= Aim of the exercise =
Transcribe exactly, please, the lines from the one containing "none -> black plate K15 level 1" through the end of the records below, and leave out the pictures.

[[ Recorded data open ]]

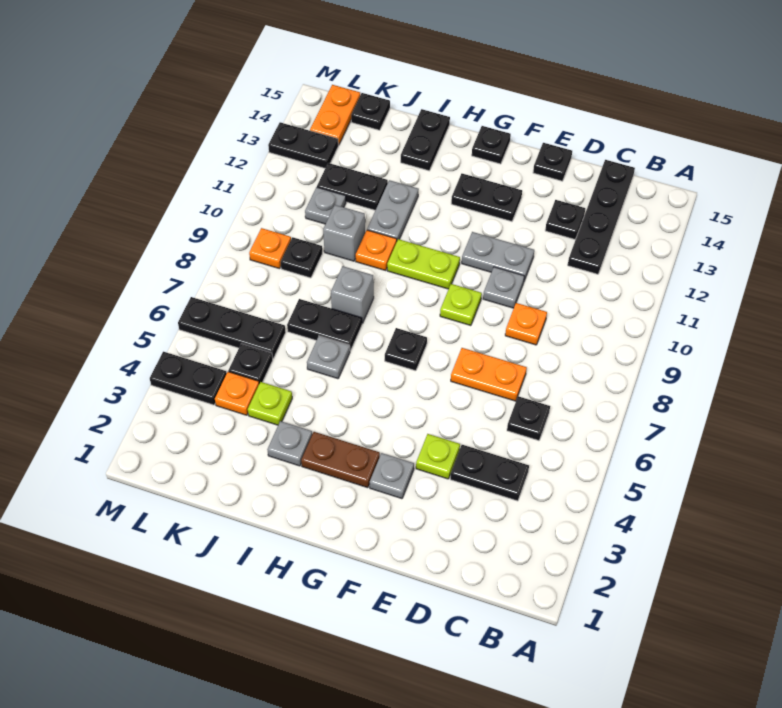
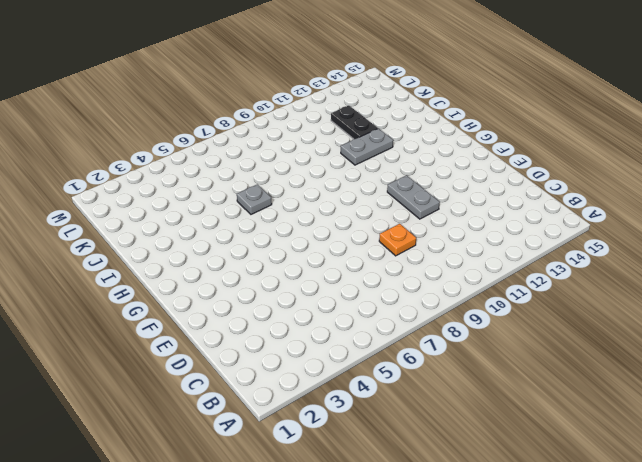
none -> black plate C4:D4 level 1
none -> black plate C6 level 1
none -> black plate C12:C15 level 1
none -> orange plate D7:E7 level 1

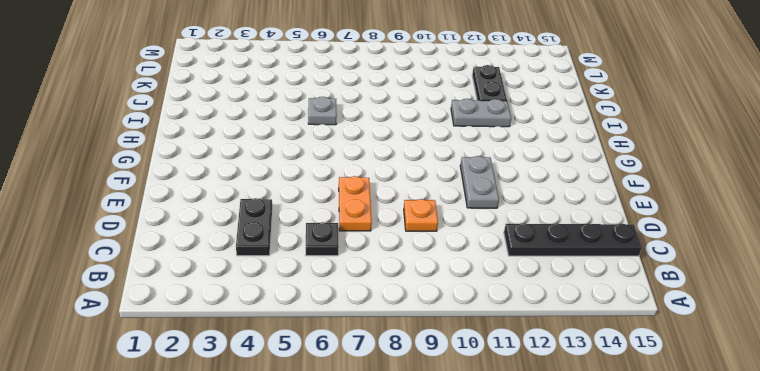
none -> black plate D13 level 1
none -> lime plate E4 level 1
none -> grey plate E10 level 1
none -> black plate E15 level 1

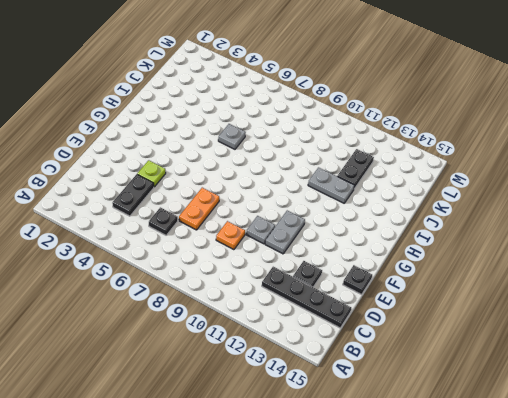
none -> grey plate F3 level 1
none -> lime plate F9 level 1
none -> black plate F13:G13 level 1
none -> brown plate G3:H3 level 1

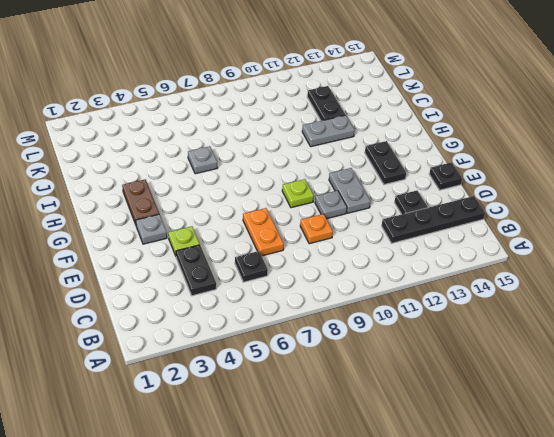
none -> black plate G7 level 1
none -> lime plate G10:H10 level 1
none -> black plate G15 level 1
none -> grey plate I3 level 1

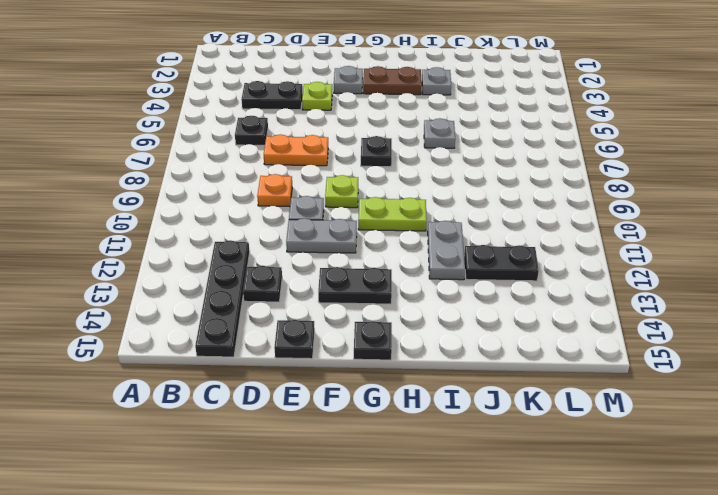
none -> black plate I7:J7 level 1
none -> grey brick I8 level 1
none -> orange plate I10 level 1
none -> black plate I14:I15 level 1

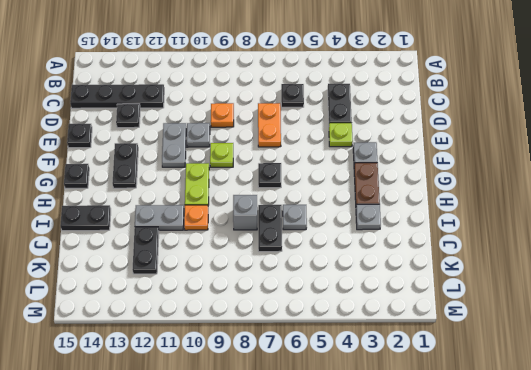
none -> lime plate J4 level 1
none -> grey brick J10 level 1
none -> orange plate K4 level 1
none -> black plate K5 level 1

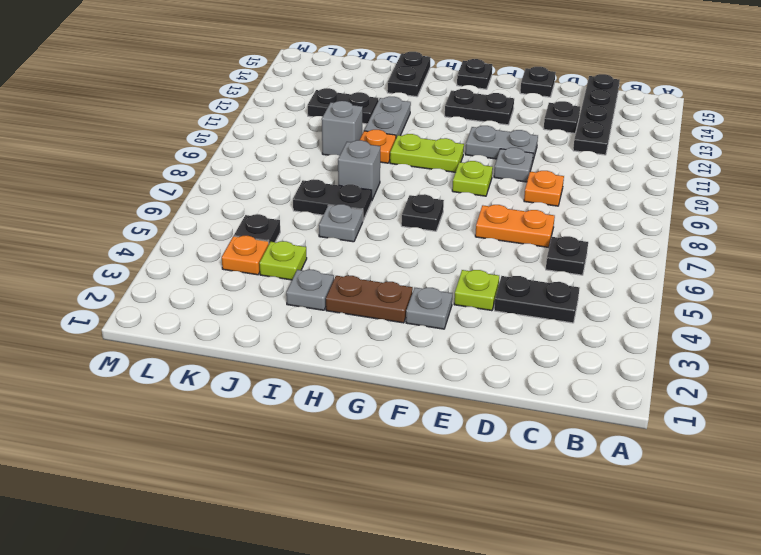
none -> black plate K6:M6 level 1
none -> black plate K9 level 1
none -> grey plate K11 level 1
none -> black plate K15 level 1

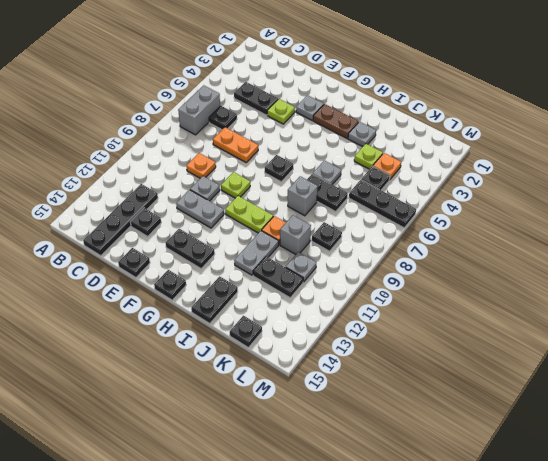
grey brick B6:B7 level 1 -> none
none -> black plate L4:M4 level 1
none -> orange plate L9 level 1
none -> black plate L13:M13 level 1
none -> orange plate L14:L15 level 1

[[ Recorded data closed ]]

= Solution =
none -> black plate K15 level 1

grey brick B6:B7 level 1 -> none
none -> black plate L4:M4 level 1
none -> orange plate L9 level 1
none -> black plate L13:M13 level 1
none -> orange plate L14:L15 level 1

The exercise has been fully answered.